*WHAT TO PRODUCE*. Reproduce the records exactly, beginning with their first line and ending with the line that contains "building: [63,364,221,522] -> none", and output nothing more.
=== Begin Enclosure ===
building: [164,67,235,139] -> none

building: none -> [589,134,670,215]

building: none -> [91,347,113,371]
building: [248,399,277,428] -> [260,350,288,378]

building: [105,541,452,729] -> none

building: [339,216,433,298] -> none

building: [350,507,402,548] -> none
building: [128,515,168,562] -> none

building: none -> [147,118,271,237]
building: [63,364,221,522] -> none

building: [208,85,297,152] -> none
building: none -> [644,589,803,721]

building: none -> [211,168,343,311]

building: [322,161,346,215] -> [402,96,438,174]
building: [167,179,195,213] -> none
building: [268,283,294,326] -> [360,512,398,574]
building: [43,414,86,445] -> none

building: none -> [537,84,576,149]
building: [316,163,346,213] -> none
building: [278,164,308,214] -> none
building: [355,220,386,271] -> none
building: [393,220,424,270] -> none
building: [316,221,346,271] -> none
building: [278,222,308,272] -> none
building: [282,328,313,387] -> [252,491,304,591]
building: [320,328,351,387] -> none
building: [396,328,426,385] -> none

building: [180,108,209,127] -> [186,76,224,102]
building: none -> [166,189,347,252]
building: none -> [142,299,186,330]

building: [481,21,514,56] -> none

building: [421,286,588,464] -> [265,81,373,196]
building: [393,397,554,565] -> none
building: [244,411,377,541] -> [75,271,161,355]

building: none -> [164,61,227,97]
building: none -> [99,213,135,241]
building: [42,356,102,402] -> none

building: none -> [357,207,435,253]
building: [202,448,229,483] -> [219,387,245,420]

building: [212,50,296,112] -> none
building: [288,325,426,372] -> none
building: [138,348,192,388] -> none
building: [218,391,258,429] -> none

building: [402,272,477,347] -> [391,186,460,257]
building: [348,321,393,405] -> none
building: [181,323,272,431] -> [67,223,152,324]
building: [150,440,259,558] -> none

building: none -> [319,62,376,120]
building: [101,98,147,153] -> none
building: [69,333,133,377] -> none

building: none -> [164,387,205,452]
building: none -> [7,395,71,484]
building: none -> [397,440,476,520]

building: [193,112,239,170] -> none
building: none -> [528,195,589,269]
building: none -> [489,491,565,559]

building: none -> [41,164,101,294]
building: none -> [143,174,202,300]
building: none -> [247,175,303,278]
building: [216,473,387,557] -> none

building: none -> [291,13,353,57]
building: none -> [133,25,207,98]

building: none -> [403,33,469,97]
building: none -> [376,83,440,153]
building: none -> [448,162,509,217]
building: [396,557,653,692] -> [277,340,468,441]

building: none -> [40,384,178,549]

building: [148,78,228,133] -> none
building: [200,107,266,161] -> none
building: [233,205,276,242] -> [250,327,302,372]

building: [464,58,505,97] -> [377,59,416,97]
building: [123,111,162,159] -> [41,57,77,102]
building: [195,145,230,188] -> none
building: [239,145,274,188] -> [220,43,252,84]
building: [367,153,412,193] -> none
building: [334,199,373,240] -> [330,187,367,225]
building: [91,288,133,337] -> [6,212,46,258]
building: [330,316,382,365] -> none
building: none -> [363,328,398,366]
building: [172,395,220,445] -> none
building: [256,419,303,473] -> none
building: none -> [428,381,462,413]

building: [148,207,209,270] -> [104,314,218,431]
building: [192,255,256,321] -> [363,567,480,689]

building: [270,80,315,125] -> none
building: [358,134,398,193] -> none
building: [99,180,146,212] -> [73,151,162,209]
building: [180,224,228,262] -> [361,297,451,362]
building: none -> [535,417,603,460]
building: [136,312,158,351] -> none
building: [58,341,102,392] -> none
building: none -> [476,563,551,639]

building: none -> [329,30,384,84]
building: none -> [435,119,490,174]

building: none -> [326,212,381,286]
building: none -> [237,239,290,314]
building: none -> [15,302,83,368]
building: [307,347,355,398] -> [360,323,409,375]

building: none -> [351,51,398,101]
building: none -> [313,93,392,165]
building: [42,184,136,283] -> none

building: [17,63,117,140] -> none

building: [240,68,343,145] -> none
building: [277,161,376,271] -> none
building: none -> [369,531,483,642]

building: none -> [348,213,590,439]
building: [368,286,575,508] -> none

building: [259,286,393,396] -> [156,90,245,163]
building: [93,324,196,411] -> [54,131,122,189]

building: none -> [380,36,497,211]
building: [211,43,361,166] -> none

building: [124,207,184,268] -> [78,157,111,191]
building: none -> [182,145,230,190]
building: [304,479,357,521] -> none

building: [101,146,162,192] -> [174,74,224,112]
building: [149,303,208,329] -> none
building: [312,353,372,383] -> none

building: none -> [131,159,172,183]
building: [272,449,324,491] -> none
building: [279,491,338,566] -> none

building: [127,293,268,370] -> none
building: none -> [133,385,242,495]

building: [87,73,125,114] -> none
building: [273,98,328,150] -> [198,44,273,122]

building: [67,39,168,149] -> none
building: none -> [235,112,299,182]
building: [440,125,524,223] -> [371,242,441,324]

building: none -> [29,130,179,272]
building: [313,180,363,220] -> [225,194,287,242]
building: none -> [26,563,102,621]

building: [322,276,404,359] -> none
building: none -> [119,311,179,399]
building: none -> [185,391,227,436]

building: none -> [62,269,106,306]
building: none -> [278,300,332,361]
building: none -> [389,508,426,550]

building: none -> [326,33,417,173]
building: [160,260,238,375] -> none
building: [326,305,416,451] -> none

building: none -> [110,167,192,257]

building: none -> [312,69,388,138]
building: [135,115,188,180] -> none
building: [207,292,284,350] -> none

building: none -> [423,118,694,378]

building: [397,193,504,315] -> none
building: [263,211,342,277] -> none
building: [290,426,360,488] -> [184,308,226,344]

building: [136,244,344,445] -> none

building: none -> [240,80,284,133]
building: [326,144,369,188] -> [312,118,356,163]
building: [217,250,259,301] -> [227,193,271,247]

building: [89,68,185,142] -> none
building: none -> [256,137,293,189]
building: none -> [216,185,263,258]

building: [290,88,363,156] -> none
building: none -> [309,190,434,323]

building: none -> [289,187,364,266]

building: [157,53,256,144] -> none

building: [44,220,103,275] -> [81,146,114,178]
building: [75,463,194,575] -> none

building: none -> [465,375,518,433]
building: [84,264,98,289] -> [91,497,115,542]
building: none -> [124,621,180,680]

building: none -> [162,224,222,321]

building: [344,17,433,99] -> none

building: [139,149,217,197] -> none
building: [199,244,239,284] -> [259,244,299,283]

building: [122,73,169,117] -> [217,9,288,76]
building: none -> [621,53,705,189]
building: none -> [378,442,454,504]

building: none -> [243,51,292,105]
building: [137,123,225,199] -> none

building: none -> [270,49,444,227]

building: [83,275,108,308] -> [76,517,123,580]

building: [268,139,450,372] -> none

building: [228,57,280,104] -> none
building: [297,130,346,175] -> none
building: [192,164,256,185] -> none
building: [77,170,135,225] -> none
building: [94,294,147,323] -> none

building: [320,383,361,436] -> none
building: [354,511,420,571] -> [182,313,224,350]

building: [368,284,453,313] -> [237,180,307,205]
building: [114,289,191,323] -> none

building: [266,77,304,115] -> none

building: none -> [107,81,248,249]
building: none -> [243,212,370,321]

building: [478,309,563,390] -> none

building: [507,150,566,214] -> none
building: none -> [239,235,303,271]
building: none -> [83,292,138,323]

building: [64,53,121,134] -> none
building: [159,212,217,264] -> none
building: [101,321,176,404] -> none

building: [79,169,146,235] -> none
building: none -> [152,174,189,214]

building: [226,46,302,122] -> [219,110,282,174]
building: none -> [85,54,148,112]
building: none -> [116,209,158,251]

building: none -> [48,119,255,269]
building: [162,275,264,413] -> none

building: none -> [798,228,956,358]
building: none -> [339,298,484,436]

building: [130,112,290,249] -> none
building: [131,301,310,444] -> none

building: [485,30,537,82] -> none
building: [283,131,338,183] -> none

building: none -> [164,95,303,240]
=== End Enclosure ===
*OUTPUT BELOW*.
building: [164,67,235,139] -> none

building: none -> [589,134,670,215]

building: none -> [91,347,113,371]
building: [248,399,277,428] -> [260,350,288,378]

building: [105,541,452,729] -> none

building: [339,216,433,298] -> none

building: [350,507,402,548] -> none
building: [128,515,168,562] -> none

building: none -> [147,118,271,237]
building: [63,364,221,522] -> none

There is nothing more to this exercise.